Scene comparison data:
╭──

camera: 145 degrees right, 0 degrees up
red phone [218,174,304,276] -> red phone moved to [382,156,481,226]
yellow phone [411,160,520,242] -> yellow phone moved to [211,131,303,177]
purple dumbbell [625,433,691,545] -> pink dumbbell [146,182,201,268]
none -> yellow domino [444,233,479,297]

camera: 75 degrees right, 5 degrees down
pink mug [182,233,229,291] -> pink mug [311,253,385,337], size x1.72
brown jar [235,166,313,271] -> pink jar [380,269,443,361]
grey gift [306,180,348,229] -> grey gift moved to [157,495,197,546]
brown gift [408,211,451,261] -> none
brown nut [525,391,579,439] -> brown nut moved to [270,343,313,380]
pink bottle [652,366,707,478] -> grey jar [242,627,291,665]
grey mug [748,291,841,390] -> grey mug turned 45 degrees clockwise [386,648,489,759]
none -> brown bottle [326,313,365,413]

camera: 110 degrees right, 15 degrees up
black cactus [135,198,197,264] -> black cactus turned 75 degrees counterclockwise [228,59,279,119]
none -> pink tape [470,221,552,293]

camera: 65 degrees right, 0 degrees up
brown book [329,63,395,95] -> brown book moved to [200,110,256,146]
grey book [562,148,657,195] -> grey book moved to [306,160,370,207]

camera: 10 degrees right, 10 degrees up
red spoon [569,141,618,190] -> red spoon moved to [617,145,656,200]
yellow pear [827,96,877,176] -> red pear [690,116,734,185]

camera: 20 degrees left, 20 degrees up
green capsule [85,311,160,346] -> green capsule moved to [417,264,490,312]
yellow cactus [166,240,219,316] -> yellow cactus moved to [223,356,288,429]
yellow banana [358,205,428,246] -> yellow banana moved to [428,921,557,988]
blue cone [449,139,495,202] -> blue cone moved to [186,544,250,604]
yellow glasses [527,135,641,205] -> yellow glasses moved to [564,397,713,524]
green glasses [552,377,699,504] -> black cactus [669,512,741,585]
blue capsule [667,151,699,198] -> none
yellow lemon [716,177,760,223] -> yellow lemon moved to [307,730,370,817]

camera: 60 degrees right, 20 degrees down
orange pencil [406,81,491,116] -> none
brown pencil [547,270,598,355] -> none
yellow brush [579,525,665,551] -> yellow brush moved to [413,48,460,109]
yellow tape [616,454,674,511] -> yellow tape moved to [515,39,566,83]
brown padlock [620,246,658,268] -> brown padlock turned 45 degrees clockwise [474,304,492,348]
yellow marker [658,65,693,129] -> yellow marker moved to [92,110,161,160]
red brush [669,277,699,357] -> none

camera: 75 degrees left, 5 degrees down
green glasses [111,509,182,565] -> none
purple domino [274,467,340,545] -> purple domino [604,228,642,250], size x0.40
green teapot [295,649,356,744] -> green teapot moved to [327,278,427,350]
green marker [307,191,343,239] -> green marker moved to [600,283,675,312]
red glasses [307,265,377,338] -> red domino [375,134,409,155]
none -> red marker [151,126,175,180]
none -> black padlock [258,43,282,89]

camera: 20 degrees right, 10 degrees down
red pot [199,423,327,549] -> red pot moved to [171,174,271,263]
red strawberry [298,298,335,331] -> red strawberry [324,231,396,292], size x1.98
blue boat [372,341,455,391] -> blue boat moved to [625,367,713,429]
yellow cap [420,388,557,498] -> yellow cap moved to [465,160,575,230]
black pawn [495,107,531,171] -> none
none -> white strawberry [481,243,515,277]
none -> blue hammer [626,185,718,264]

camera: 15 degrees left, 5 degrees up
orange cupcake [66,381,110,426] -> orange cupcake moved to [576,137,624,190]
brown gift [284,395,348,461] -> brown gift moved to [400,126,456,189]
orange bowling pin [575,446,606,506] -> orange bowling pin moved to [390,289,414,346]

╰──

Task details: Scan the entries above for the string "phone", and copy every line where it turns up.

Result of this task:
red phone [218,174,304,276] -> red phone moved to [382,156,481,226]
yellow phone [411,160,520,242] -> yellow phone moved to [211,131,303,177]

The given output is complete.